**PROMPT:** Copy, from the data below, each line that has the word "none".

**MATERIAL SHOWN:**
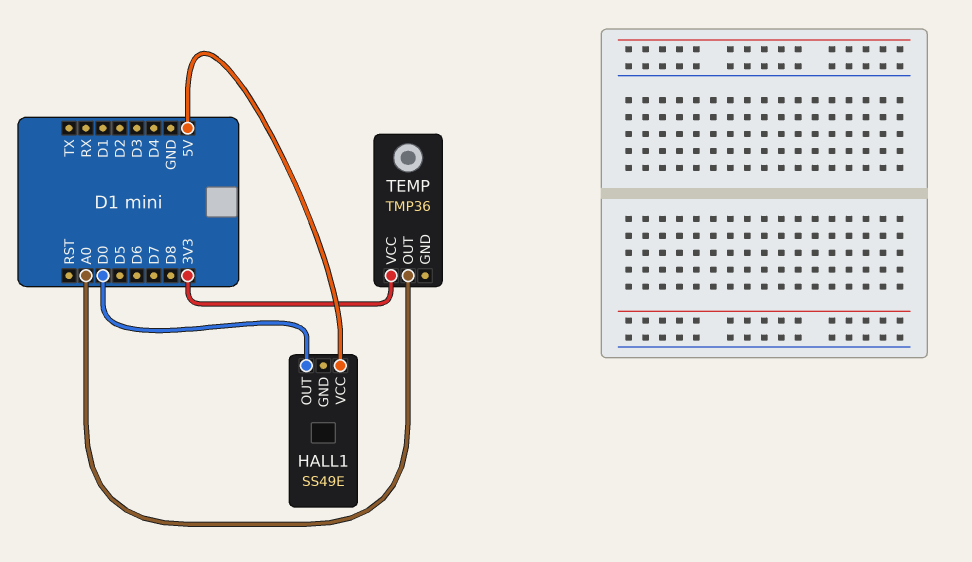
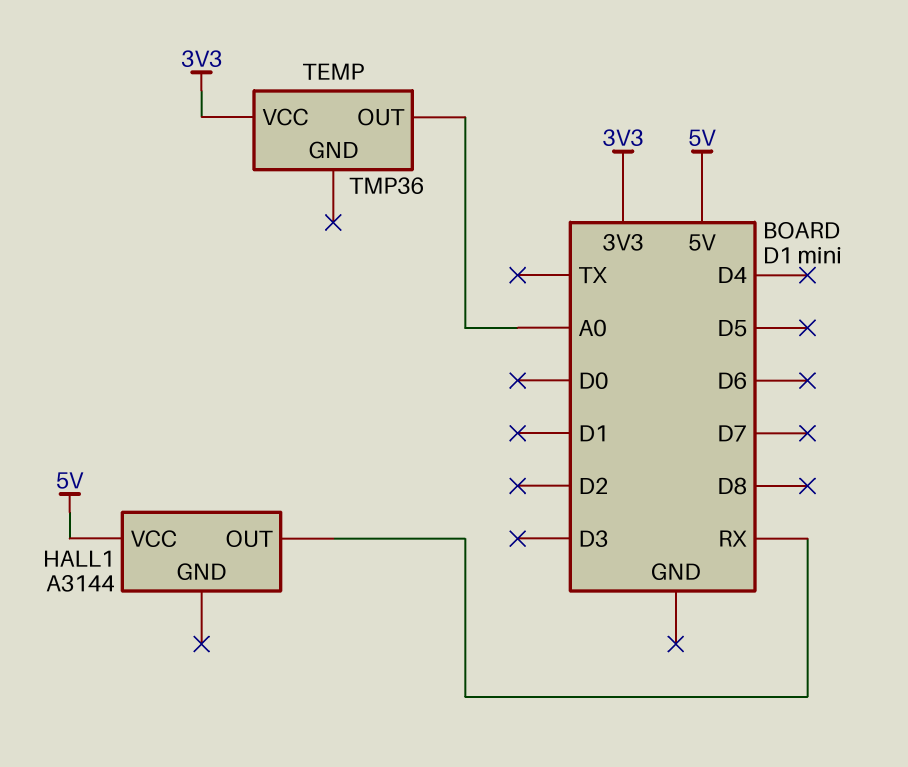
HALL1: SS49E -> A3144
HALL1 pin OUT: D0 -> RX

--

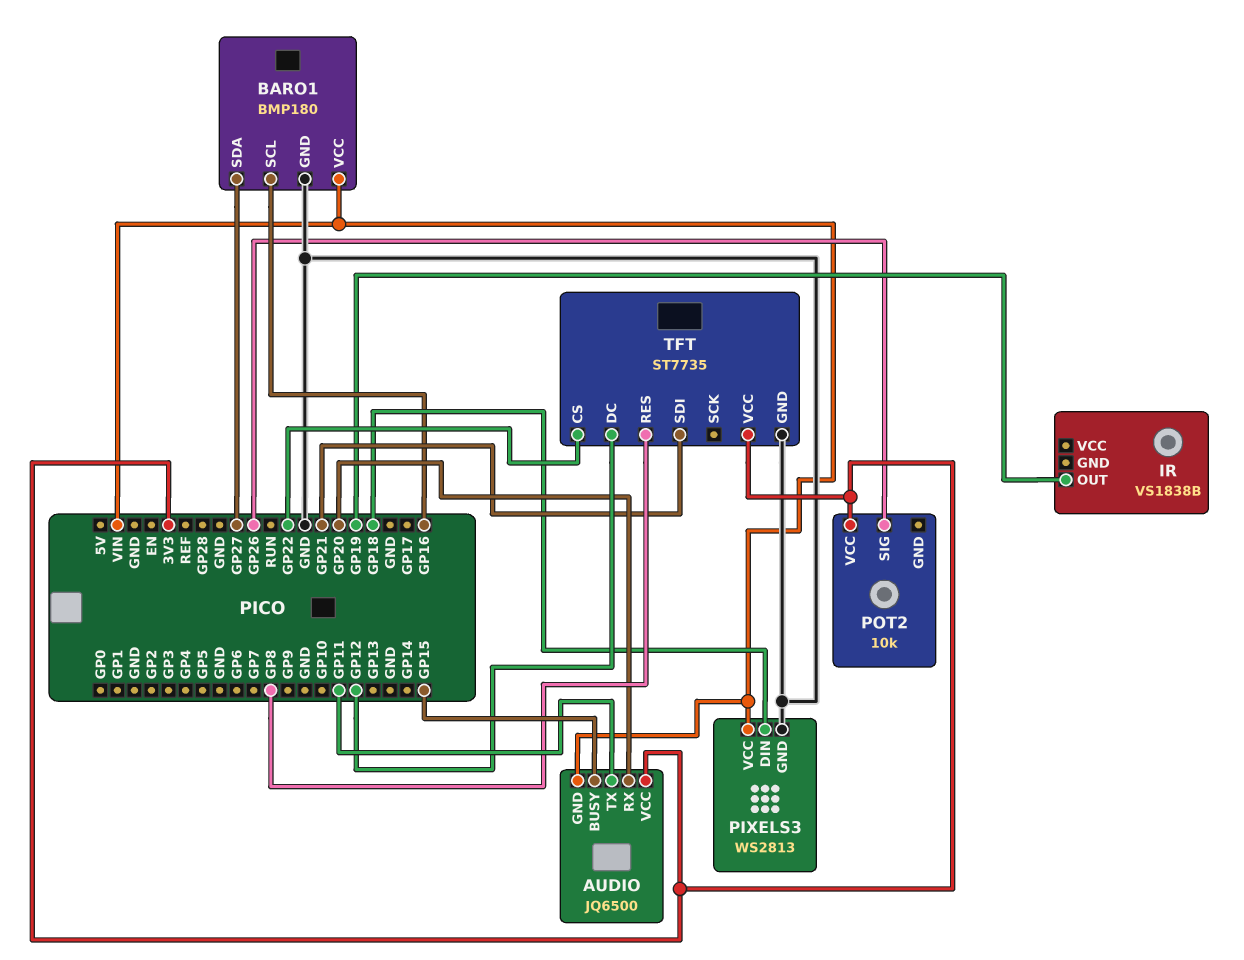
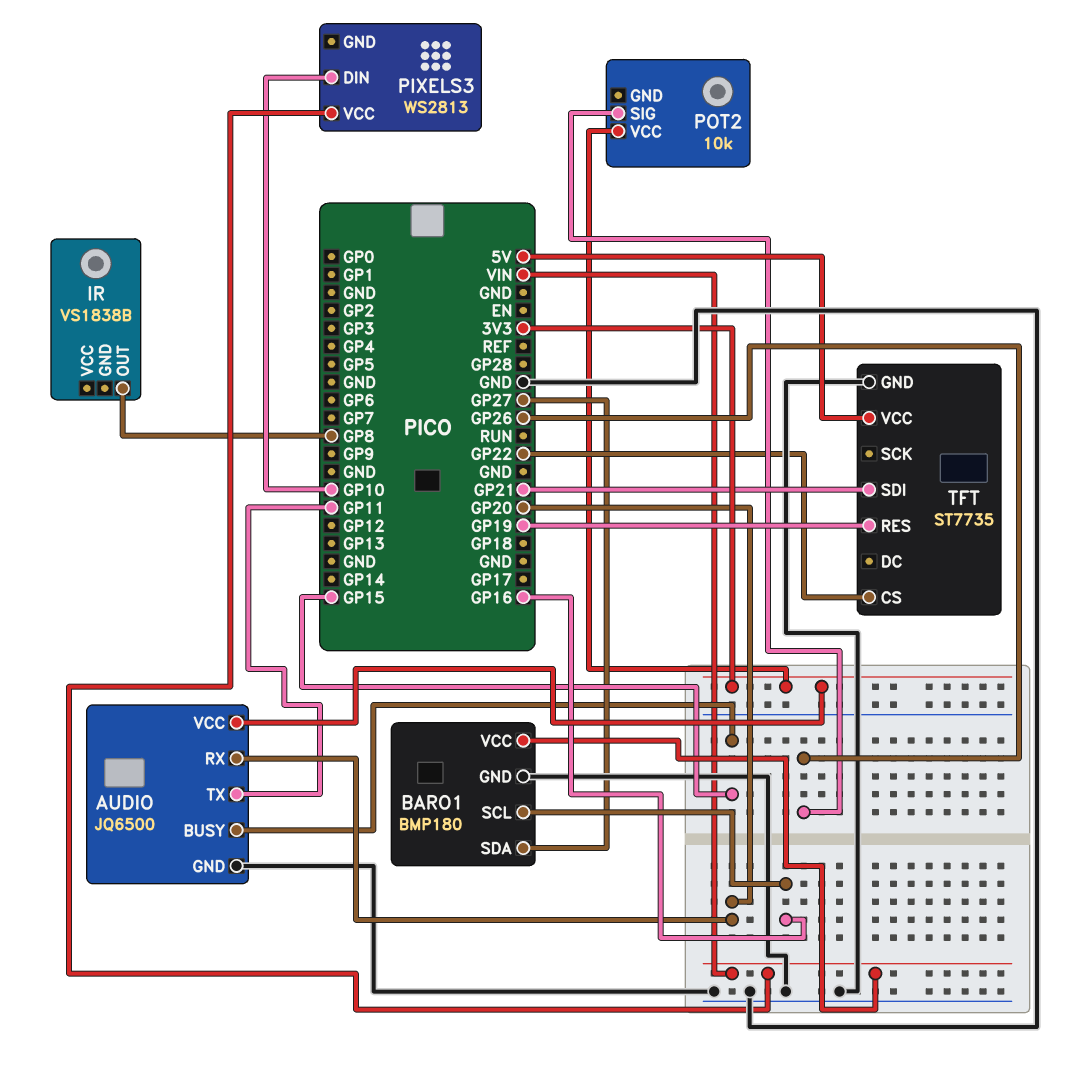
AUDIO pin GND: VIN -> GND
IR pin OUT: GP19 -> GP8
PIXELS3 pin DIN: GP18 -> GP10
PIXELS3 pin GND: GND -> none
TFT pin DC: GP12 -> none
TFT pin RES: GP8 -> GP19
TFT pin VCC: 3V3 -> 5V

* * *

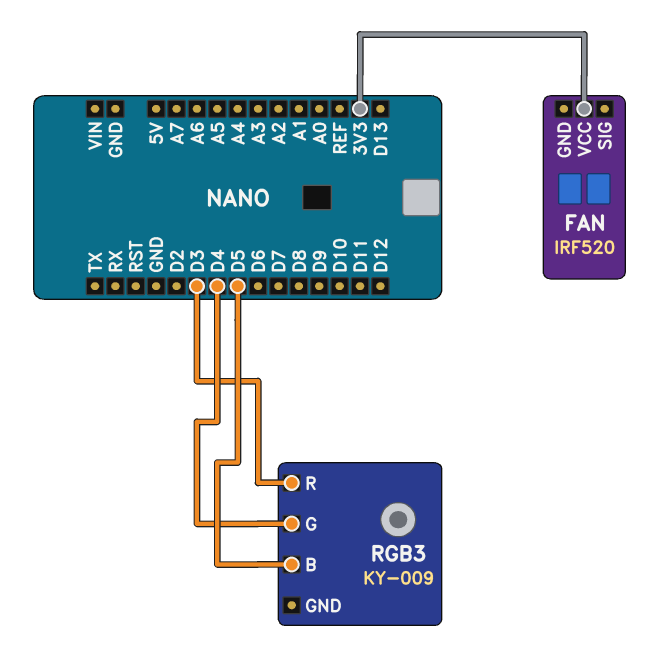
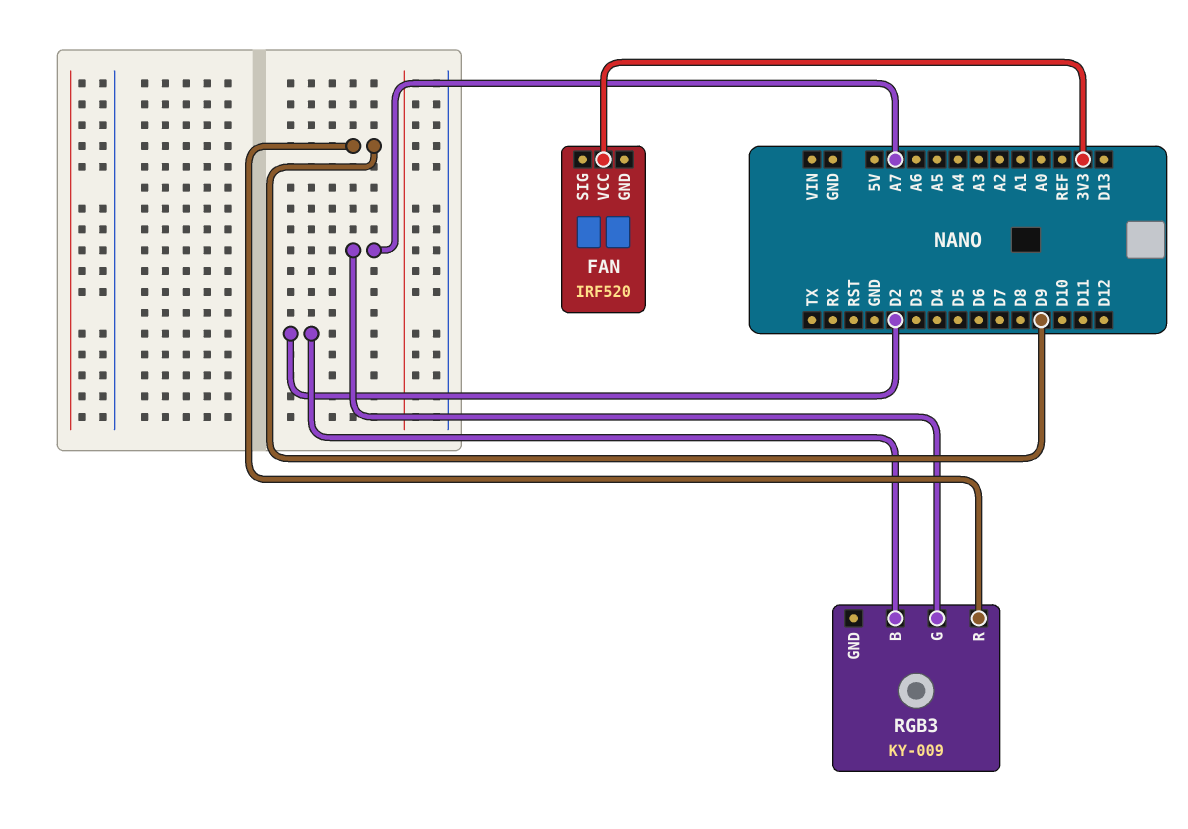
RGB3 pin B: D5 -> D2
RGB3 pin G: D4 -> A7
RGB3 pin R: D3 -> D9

**ANSWER TO THIS EXERCISE:**
PIXELS3 pin GND: GND -> none
TFT pin DC: GP12 -> none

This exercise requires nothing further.